**EXERCISE INSTRUCTIONS**
Set each entry down verbatim, omitting images.

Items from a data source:
§

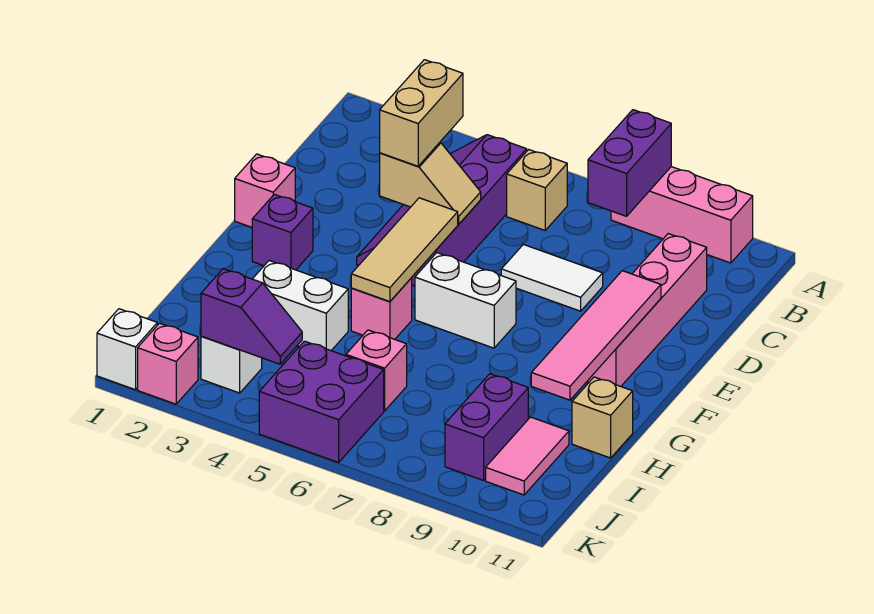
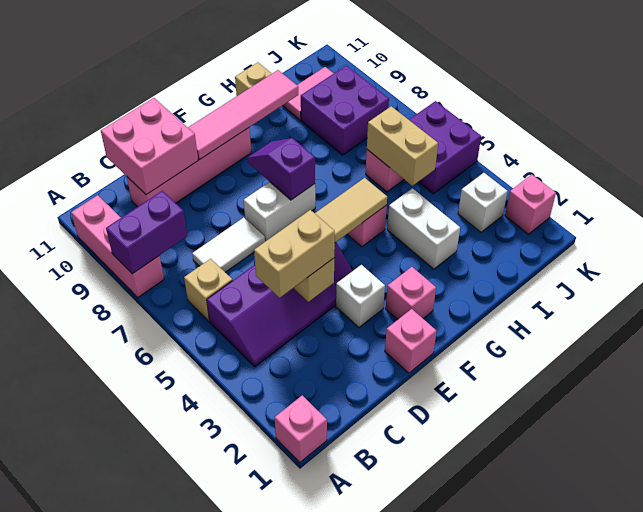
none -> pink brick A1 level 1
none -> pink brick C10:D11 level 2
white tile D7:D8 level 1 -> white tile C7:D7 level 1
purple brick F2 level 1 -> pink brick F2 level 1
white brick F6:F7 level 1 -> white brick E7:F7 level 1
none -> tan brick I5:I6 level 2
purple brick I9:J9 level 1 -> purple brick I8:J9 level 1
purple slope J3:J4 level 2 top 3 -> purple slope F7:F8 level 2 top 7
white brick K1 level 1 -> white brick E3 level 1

§

**FINAL ANSWER**
none -> pink brick A1 level 1
none -> pink brick C10:D11 level 2
white tile D7:D8 level 1 -> white tile C7:D7 level 1
purple brick F2 level 1 -> pink brick F2 level 1
white brick F6:F7 level 1 -> white brick E7:F7 level 1
none -> tan brick I5:I6 level 2
purple brick I9:J9 level 1 -> purple brick I8:J9 level 1
purple slope J3:J4 level 2 top 3 -> purple slope F7:F8 level 2 top 7
white brick K1 level 1 -> white brick E3 level 1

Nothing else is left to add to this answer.